## INSTRUCTIONS FOR THE TASK
Every single entry must be restated word for word.

## DATA LISTING
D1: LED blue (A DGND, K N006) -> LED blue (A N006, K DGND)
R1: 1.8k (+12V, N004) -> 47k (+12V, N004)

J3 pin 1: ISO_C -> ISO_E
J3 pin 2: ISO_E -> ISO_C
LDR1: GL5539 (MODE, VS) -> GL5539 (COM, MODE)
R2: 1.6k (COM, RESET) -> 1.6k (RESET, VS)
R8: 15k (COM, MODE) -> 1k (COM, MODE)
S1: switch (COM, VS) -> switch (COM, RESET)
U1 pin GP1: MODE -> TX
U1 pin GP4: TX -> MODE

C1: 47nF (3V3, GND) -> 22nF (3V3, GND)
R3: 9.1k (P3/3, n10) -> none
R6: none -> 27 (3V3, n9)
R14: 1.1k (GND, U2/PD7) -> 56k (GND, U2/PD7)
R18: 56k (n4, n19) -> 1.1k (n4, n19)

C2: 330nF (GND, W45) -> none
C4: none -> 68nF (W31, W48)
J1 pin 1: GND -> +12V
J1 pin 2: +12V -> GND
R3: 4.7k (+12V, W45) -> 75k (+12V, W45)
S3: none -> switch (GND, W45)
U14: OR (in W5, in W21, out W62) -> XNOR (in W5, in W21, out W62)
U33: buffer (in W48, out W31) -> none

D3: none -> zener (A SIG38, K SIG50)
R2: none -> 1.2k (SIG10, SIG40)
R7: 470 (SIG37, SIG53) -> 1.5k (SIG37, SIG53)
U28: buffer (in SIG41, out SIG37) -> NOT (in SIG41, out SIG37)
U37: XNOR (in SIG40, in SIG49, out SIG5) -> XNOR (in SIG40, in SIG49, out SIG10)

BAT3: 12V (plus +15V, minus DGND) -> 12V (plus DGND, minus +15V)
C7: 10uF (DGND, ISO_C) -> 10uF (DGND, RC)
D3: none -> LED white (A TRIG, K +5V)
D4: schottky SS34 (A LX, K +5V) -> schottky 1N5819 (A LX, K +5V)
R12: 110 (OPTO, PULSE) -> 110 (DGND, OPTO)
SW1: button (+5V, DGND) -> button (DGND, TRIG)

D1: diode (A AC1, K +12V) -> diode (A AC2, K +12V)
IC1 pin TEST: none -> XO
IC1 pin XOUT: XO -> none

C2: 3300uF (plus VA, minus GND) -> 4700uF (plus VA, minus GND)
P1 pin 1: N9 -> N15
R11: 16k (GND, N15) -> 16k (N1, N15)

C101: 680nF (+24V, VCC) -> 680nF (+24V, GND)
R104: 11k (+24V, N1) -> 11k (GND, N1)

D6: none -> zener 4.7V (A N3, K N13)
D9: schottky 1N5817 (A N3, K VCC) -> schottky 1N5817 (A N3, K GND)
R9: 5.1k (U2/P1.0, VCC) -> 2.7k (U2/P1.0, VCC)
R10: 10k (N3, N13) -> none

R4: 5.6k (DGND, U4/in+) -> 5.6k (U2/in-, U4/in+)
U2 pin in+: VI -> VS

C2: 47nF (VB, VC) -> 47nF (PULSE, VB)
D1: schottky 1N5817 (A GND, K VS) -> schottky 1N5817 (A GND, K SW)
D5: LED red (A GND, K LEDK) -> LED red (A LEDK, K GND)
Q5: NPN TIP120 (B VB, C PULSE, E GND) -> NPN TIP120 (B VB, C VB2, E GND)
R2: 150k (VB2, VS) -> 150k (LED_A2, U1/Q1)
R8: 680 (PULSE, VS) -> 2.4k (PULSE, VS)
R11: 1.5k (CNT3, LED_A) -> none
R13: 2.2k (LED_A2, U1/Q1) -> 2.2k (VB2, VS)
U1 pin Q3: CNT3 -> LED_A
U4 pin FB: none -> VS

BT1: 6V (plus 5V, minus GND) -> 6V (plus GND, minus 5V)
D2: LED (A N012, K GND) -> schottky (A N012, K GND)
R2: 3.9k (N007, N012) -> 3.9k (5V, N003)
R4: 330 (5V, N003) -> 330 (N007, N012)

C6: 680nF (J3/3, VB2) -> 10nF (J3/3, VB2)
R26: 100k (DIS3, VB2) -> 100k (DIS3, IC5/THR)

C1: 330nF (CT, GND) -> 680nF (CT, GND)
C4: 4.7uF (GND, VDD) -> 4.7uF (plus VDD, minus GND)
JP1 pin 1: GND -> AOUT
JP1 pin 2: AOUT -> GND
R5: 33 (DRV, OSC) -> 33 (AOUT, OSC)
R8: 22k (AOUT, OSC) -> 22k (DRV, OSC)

## EXERCISE OUTPUT
D1: LED blue (A DGND, K N006) -> LED blue (A N006, K DGND)
R1: 1.8k (+12V, N004) -> 47k (+12V, N004)

J3 pin 1: ISO_C -> ISO_E
J3 pin 2: ISO_E -> ISO_C
LDR1: GL5539 (MODE, VS) -> GL5539 (COM, MODE)
R2: 1.6k (COM, RESET) -> 1.6k (RESET, VS)
R8: 15k (COM, MODE) -> 1k (COM, MODE)
S1: switch (COM, VS) -> switch (COM, RESET)
U1 pin GP1: MODE -> TX
U1 pin GP4: TX -> MODE

C1: 47nF (3V3, GND) -> 22nF (3V3, GND)
R3: 9.1k (P3/3, n10) -> none
R6: none -> 27 (3V3, n9)
R14: 1.1k (GND, U2/PD7) -> 56k (GND, U2/PD7)
R18: 56k (n4, n19) -> 1.1k (n4, n19)

C2: 330nF (GND, W45) -> none
C4: none -> 68nF (W31, W48)
J1 pin 1: GND -> +12V
J1 pin 2: +12V -> GND
R3: 4.7k (+12V, W45) -> 75k (+12V, W45)
S3: none -> switch (GND, W45)
U14: OR (in W5, in W21, out W62) -> XNOR (in W5, in W21, out W62)
U33: buffer (in W48, out W31) -> none

D3: none -> zener (A SIG38, K SIG50)
R2: none -> 1.2k (SIG10, SIG40)
R7: 470 (SIG37, SIG53) -> 1.5k (SIG37, SIG53)
U28: buffer (in SIG41, out SIG37) -> NOT (in SIG41, out SIG37)
U37: XNOR (in SIG40, in SIG49, out SIG5) -> XNOR (in SIG40, in SIG49, out SIG10)

BAT3: 12V (plus +15V, minus DGND) -> 12V (plus DGND, minus +15V)
C7: 10uF (DGND, ISO_C) -> 10uF (DGND, RC)
D3: none -> LED white (A TRIG, K +5V)
D4: schottky SS34 (A LX, K +5V) -> schottky 1N5819 (A LX, K +5V)
R12: 110 (OPTO, PULSE) -> 110 (DGND, OPTO)
SW1: button (+5V, DGND) -> button (DGND, TRIG)

D1: diode (A AC1, K +12V) -> diode (A AC2, K +12V)
IC1 pin TEST: none -> XO
IC1 pin XOUT: XO -> none

C2: 3300uF (plus VA, minus GND) -> 4700uF (plus VA, minus GND)
P1 pin 1: N9 -> N15
R11: 16k (GND, N15) -> 16k (N1, N15)

C101: 680nF (+24V, VCC) -> 680nF (+24V, GND)
R104: 11k (+24V, N1) -> 11k (GND, N1)

D6: none -> zener 4.7V (A N3, K N13)
D9: schottky 1N5817 (A N3, K VCC) -> schottky 1N5817 (A N3, K GND)
R9: 5.1k (U2/P1.0, VCC) -> 2.7k (U2/P1.0, VCC)
R10: 10k (N3, N13) -> none

R4: 5.6k (DGND, U4/in+) -> 5.6k (U2/in-, U4/in+)
U2 pin in+: VI -> VS

C2: 47nF (VB, VC) -> 47nF (PULSE, VB)
D1: schottky 1N5817 (A GND, K VS) -> schottky 1N5817 (A GND, K SW)
D5: LED red (A GND, K LEDK) -> LED red (A LEDK, K GND)
Q5: NPN TIP120 (B VB, C PULSE, E GND) -> NPN TIP120 (B VB, C VB2, E GND)
R2: 150k (VB2, VS) -> 150k (LED_A2, U1/Q1)
R8: 680 (PULSE, VS) -> 2.4k (PULSE, VS)
R11: 1.5k (CNT3, LED_A) -> none
R13: 2.2k (LED_A2, U1/Q1) -> 2.2k (VB2, VS)
U1 pin Q3: CNT3 -> LED_A
U4 pin FB: none -> VS

BT1: 6V (plus 5V, minus GND) -> 6V (plus GND, minus 5V)
D2: LED (A N012, K GND) -> schottky (A N012, K GND)
R2: 3.9k (N007, N012) -> 3.9k (5V, N003)
R4: 330 (5V, N003) -> 330 (N007, N012)

C6: 680nF (J3/3, VB2) -> 10nF (J3/3, VB2)
R26: 100k (DIS3, VB2) -> 100k (DIS3, IC5/THR)

C1: 330nF (CT, GND) -> 680nF (CT, GND)
C4: 4.7uF (GND, VDD) -> 4.7uF (plus VDD, minus GND)
JP1 pin 1: GND -> AOUT
JP1 pin 2: AOUT -> GND
R5: 33 (DRV, OSC) -> 33 (AOUT, OSC)
R8: 22k (AOUT, OSC) -> 22k (DRV, OSC)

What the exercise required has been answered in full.